BEGIN TASK INPUTS
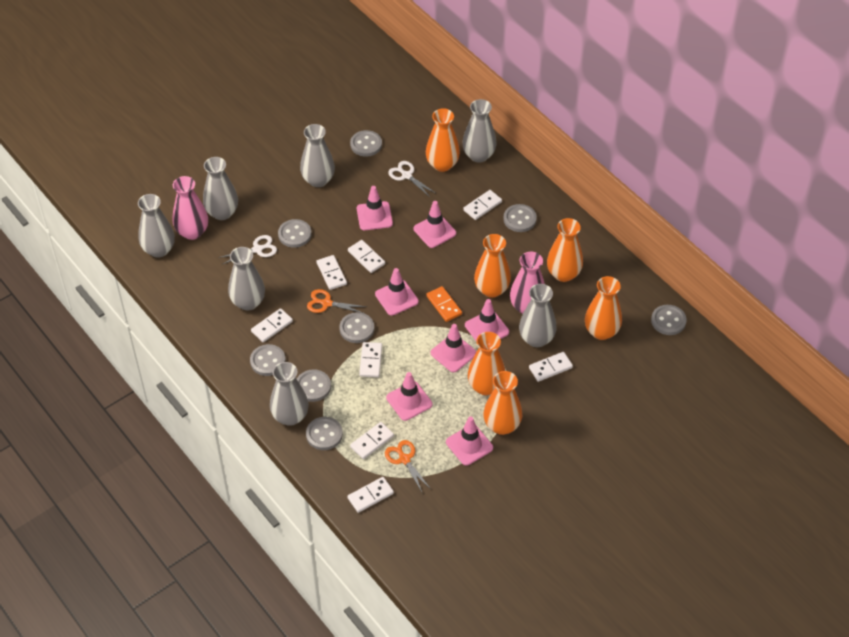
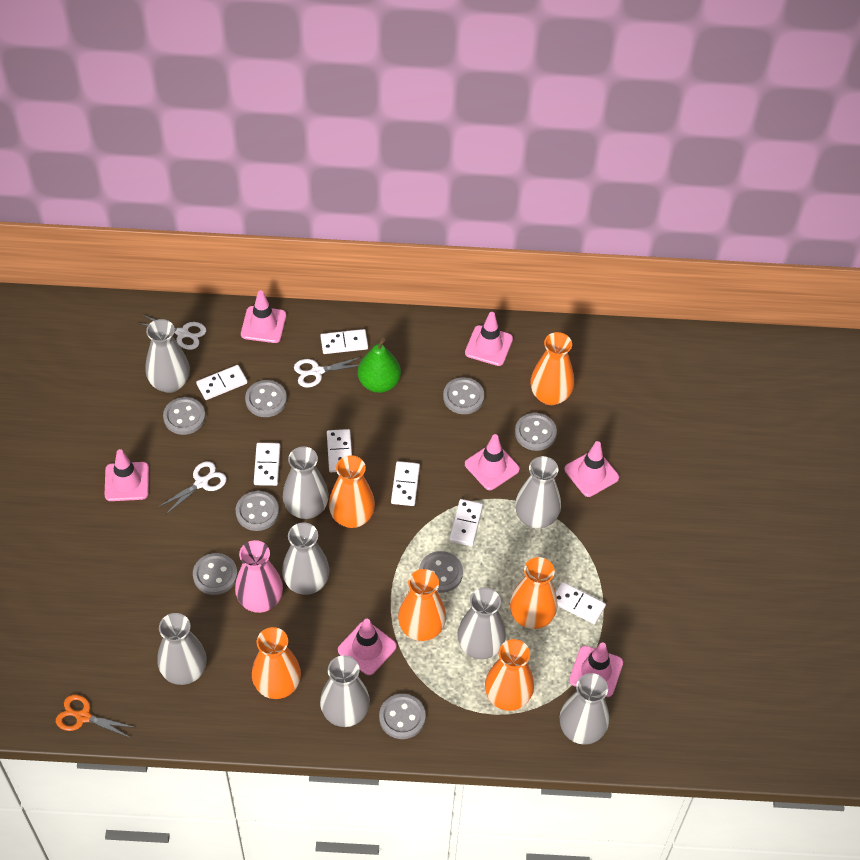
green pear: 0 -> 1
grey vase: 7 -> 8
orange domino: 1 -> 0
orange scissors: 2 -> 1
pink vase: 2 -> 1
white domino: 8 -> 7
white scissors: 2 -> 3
END TASK INPUTS
BEGIN TASK INPUTS
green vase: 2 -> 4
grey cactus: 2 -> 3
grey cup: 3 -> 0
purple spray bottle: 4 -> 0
END TASK INPUTS
# [DIRECTIONS]
What you give back should be exactly the lines of the data above from the line with "grey cactus: 2 -> 3" through the line with "purple spray bottle: 4 -> 0", both of those included, and nothing more.

# [TASK ANSWER]
grey cactus: 2 -> 3
grey cup: 3 -> 0
purple spray bottle: 4 -> 0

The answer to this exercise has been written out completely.